§ THE PROBLEM:
Could you set down every entry below exactly as it is?

§ TASK INPUT:

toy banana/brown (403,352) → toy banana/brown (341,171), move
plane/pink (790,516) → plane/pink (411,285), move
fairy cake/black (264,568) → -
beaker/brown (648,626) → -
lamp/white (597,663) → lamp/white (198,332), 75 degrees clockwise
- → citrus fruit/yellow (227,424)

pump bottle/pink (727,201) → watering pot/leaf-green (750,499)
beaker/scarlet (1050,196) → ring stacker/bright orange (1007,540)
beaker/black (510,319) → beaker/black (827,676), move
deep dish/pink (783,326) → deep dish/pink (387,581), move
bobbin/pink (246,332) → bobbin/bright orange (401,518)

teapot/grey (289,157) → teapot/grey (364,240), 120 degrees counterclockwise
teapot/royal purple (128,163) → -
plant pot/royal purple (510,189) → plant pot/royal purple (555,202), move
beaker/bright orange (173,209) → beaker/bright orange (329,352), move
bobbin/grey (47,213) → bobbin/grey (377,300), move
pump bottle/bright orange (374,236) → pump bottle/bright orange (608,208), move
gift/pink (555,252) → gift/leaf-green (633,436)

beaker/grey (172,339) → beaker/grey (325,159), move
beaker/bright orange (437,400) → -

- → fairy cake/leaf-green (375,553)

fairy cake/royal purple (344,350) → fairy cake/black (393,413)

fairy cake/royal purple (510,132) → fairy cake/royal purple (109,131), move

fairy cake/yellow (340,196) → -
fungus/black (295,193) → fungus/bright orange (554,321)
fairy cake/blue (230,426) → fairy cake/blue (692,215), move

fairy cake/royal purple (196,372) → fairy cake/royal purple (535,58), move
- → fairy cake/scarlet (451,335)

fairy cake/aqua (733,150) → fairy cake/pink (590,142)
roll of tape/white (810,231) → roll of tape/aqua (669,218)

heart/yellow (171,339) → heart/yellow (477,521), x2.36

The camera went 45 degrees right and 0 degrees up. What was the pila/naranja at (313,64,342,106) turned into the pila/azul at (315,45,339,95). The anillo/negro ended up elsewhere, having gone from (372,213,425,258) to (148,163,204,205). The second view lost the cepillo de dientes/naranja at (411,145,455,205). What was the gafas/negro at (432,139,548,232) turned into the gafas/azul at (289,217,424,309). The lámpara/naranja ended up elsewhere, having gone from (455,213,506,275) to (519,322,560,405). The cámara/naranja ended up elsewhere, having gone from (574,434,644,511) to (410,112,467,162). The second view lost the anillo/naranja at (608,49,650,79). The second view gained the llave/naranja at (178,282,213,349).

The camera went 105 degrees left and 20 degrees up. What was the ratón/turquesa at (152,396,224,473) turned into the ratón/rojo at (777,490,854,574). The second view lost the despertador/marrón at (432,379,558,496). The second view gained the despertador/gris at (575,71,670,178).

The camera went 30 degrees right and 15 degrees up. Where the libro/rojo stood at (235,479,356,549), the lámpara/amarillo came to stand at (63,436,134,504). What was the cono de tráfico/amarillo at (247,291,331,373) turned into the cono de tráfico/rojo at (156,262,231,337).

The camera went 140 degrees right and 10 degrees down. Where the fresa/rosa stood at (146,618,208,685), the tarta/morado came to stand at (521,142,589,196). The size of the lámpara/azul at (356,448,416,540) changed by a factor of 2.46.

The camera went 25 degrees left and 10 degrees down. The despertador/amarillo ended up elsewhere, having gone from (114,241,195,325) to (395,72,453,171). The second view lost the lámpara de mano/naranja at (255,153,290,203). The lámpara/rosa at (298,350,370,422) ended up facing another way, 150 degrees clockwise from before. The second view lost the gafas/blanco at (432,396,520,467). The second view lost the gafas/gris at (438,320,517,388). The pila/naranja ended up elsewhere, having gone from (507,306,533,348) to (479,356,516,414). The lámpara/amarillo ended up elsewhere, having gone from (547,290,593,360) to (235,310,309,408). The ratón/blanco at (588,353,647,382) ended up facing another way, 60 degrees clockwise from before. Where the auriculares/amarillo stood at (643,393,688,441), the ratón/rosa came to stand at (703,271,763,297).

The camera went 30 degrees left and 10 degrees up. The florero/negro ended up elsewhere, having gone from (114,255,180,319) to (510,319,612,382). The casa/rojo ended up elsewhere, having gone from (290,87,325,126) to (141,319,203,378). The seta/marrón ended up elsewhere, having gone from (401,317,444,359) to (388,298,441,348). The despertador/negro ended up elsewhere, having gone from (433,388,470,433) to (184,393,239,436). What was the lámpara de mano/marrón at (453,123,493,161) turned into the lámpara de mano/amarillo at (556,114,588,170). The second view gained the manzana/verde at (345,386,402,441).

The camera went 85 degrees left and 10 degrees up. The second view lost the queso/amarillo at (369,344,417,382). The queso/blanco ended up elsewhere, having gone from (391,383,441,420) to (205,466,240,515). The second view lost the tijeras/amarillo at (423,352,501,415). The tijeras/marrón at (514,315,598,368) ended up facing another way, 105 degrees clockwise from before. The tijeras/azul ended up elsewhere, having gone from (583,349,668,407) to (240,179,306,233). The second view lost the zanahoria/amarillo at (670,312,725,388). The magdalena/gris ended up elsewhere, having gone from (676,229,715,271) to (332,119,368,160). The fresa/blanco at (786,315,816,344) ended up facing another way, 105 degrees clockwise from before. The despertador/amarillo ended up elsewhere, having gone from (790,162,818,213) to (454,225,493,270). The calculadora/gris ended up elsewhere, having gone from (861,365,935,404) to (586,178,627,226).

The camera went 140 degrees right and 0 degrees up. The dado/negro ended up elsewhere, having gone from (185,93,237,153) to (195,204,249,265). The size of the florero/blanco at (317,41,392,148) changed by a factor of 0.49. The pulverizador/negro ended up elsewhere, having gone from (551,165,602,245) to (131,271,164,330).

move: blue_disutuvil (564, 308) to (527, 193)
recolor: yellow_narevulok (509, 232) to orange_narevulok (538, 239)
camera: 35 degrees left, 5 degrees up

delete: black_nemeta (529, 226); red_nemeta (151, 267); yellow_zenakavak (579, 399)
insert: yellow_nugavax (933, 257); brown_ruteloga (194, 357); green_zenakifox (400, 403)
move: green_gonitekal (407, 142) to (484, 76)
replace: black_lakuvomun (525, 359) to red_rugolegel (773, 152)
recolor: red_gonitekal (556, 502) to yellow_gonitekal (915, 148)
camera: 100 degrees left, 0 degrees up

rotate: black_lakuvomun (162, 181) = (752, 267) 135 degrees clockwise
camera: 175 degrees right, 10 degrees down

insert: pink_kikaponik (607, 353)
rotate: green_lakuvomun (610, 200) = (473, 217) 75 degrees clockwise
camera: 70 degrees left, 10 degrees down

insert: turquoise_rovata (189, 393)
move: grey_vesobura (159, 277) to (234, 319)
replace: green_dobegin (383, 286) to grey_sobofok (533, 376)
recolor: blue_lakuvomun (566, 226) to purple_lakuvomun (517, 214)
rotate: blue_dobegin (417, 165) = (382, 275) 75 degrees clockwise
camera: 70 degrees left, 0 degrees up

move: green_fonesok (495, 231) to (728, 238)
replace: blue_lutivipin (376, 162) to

§ SOLVED EXERCISE:
toy banana/brown (403,352) → toy banana/brown (341,171), move
plane/pink (790,516) → plane/pink (411,285), move
fairy cake/black (264,568) → -
beaker/brown (648,626) → -
lamp/white (597,663) → lamp/white (198,332), 75 degrees clockwise
- → citrus fruit/yellow (227,424)

pump bottle/pink (727,201) → watering pot/leaf-green (750,499)
beaker/scarlet (1050,196) → ring stacker/bright orange (1007,540)
beaker/black (510,319) → beaker/black (827,676), move
deep dish/pink (783,326) → deep dish/pink (387,581), move
bobbin/pink (246,332) → bobbin/bright orange (401,518)

teapot/grey (289,157) → teapot/grey (364,240), 120 degrees counterclockwise
teapot/royal purple (128,163) → -
plant pot/royal purple (510,189) → plant pot/royal purple (555,202), move
beaker/bright orange (173,209) → beaker/bright orange (329,352), move
bobbin/grey (47,213) → bobbin/grey (377,300), move
pump bottle/bright orange (374,236) → pump bottle/bright orange (608,208), move
gift/pink (555,252) → gift/leaf-green (633,436)

beaker/grey (172,339) → beaker/grey (325,159), move
beaker/bright orange (437,400) → -

- → fairy cake/leaf-green (375,553)

fairy cake/royal purple (344,350) → fairy cake/black (393,413)

fairy cake/royal purple (510,132) → fairy cake/royal purple (109,131), move

fairy cake/yellow (340,196) → -
fungus/black (295,193) → fungus/bright orange (554,321)
fairy cake/blue (230,426) → fairy cake/blue (692,215), move

fairy cake/royal purple (196,372) → fairy cake/royal purple (535,58), move
- → fairy cake/scarlet (451,335)

fairy cake/aqua (733,150) → fairy cake/pink (590,142)
roll of tape/white (810,231) → roll of tape/aqua (669,218)

heart/yellow (171,339) → heart/yellow (477,521), x2.36

The camera went 45 degrees right and 0 degrees up. What was the pila/naranja at (313,64,342,106) turned into the pila/azul at (315,45,339,95). The anillo/negro ended up elsewhere, having gone from (372,213,425,258) to (148,163,204,205). The second view lost the cepillo de dientes/naranja at (411,145,455,205). What was the gafas/negro at (432,139,548,232) turned into the gafas/azul at (289,217,424,309). The lámpara/naranja ended up elsewhere, having gone from (455,213,506,275) to (519,322,560,405). The cámara/naranja ended up elsewhere, having gone from (574,434,644,511) to (410,112,467,162). The second view lost the anillo/naranja at (608,49,650,79). The second view gained the llave/naranja at (178,282,213,349).

The camera went 105 degrees left and 20 degrees up. What was the ratón/turquesa at (152,396,224,473) turned into the ratón/rojo at (777,490,854,574). The second view lost the despertador/marrón at (432,379,558,496). The second view gained the despertador/gris at (575,71,670,178).

The camera went 30 degrees right and 15 degrees up. Where the libro/rojo stood at (235,479,356,549), the lámpara/amarillo came to stand at (63,436,134,504). What was the cono de tráfico/amarillo at (247,291,331,373) turned into the cono de tráfico/rojo at (156,262,231,337).

The camera went 140 degrees right and 10 degrees down. Where the fresa/rosa stood at (146,618,208,685), the tarta/morado came to stand at (521,142,589,196). The size of the lámpara/azul at (356,448,416,540) changed by a factor of 2.46.

The camera went 25 degrees left and 10 degrees down. The despertador/amarillo ended up elsewhere, having gone from (114,241,195,325) to (395,72,453,171). The second view lost the lámpara de mano/naranja at (255,153,290,203). The lámpara/rosa at (298,350,370,422) ended up facing another way, 150 degrees clockwise from before. The second view lost the gafas/blanco at (432,396,520,467). The second view lost the gafas/gris at (438,320,517,388). The pila/naranja ended up elsewhere, having gone from (507,306,533,348) to (479,356,516,414). The lámpara/amarillo ended up elsewhere, having gone from (547,290,593,360) to (235,310,309,408). The ratón/blanco at (588,353,647,382) ended up facing another way, 60 degrees clockwise from before. Where the auriculares/amarillo stood at (643,393,688,441), the ratón/rosa came to stand at (703,271,763,297).

The camera went 30 degrees left and 10 degrees up. The florero/negro ended up elsewhere, having gone from (114,255,180,319) to (510,319,612,382). The casa/rojo ended up elsewhere, having gone from (290,87,325,126) to (141,319,203,378). The seta/marrón ended up elsewhere, having gone from (401,317,444,359) to (388,298,441,348). The despertador/negro ended up elsewhere, having gone from (433,388,470,433) to (184,393,239,436). What was the lámpara de mano/marrón at (453,123,493,161) turned into the lámpara de mano/amarillo at (556,114,588,170). The second view gained the manzana/verde at (345,386,402,441).

The camera went 85 degrees left and 10 degrees up. The second view lost the queso/amarillo at (369,344,417,382). The queso/blanco ended up elsewhere, having gone from (391,383,441,420) to (205,466,240,515). The second view lost the tijeras/amarillo at (423,352,501,415). The tijeras/marrón at (514,315,598,368) ended up facing another way, 105 degrees clockwise from before. The tijeras/azul ended up elsewhere, having gone from (583,349,668,407) to (240,179,306,233). The second view lost the zanahoria/amarillo at (670,312,725,388). The magdalena/gris ended up elsewhere, having gone from (676,229,715,271) to (332,119,368,160). The fresa/blanco at (786,315,816,344) ended up facing another way, 105 degrees clockwise from before. The despertador/amarillo ended up elsewhere, having gone from (790,162,818,213) to (454,225,493,270). The calculadora/gris ended up elsewhere, having gone from (861,365,935,404) to (586,178,627,226).

The camera went 140 degrees right and 0 degrees up. The dado/negro ended up elsewhere, having gone from (185,93,237,153) to (195,204,249,265). The size of the florero/blanco at (317,41,392,148) changed by a factor of 0.49. The pulverizador/negro ended up elsewhere, having gone from (551,165,602,245) to (131,271,164,330).

move: blue_disutuvil (564, 308) to (527, 193)
recolor: yellow_narevulok (509, 232) to orange_narevulok (538, 239)
camera: 35 degrees left, 5 degrees up

delete: black_nemeta (529, 226); red_nemeta (151, 267); yellow_zenakavak (579, 399)
insert: yellow_nugavax (933, 257); brown_ruteloga (194, 357); green_zenakifox (400, 403)
move: green_gonitekal (407, 142) to (484, 76)
replace: black_lakuvomun (525, 359) to red_rugolegel (773, 152)
recolor: red_gonitekal (556, 502) to yellow_gonitekal (915, 148)
camera: 100 degrees left, 0 degrees up

rotate: black_lakuvomun (162, 181) = (752, 267) 135 degrees clockwise
camera: 175 degrees right, 10 degrees down

insert: pink_kikaponik (607, 353)
rotate: green_lakuvomun (610, 200) = (473, 217) 75 degrees clockwise
camera: 70 degrees left, 10 degrees down

insert: turquoise_rovata (189, 393)
move: grey_vesobura (159, 277) to (234, 319)
replace: green_dobegin (383, 286) to grey_sobofok (533, 376)
recolor: blue_lakuvomun (566, 226) to purple_lakuvomun (517, 214)
rotate: blue_dobegin (417, 165) = (382, 275) 75 degrees clockwise
camera: 70 degrees left, 0 degrees up

move: green_fonesok (495, 231) to (728, 238)
replace: blue_lutivipin (376, 162) to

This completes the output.